[Items from a dataset]
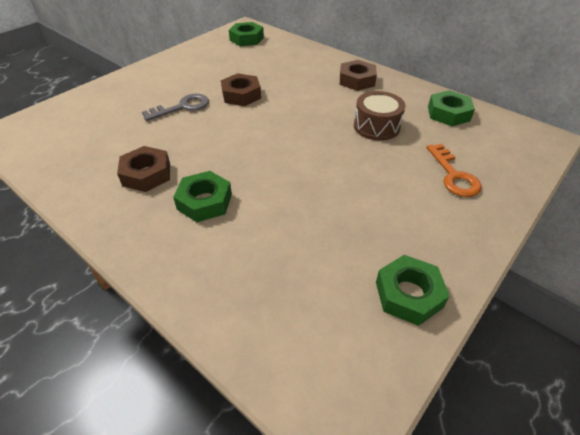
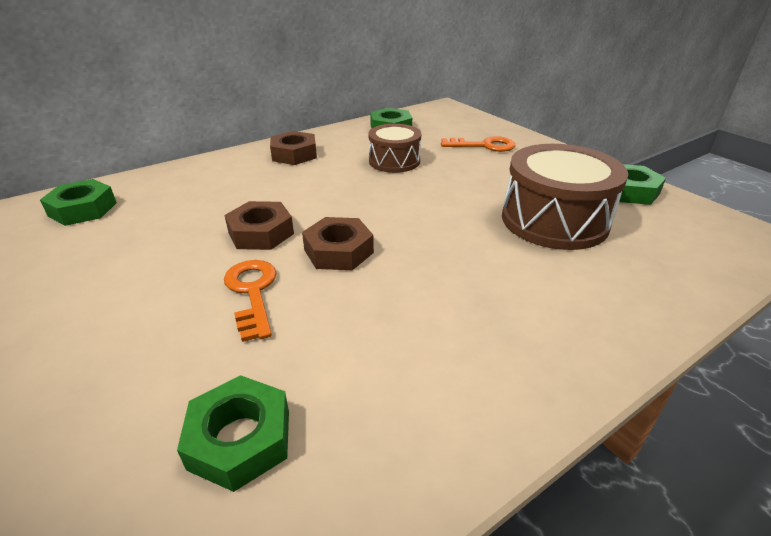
camera: 75 degrees left, 10 degrees down
(146, 174) = (430, 341): brown nut -> brown nut (338, 251)
(182, 107) = (252, 292): grey key -> orange key
(204, 202) = (504, 286): green nut -> green nut (240, 439)
(312, 229) = (554, 220): none -> brown drum

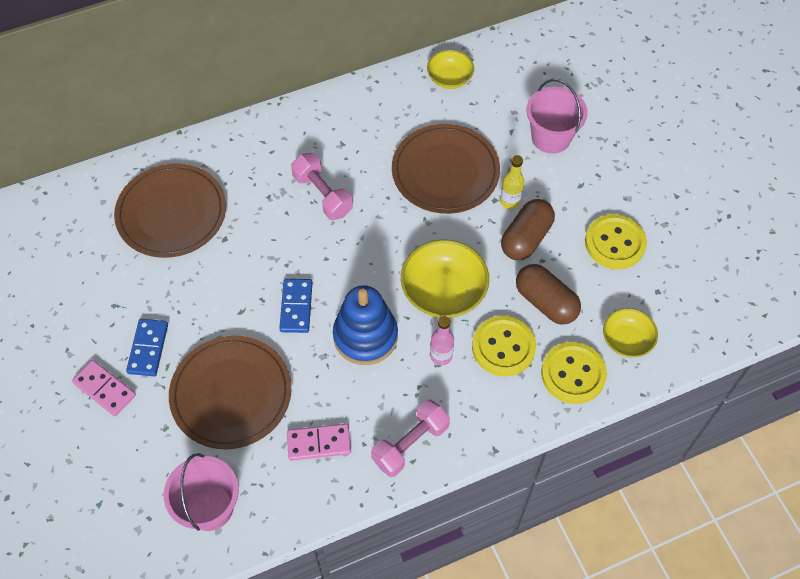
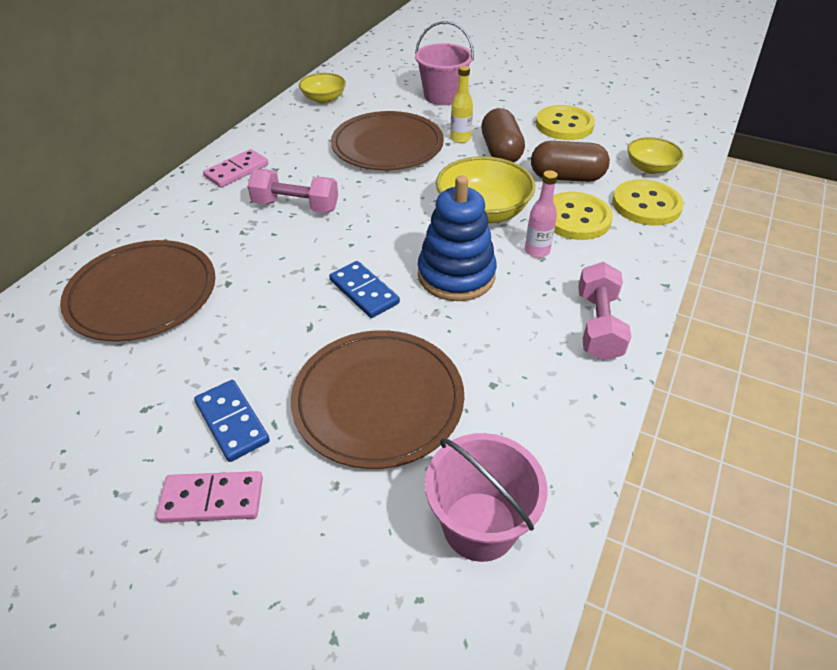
camera: 40 degrees left, 15 degrees down
(319, 443) = (519, 381): pink domino -> pink domino (236, 171)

WHAT YOU SHOULD DO: Report back each line of the entries that holds the string "brown".

PROBLEM SOLUTION:
(146, 174) = (430, 341): brown nut -> brown nut (338, 251)
(312, 229) = (554, 220): none -> brown drum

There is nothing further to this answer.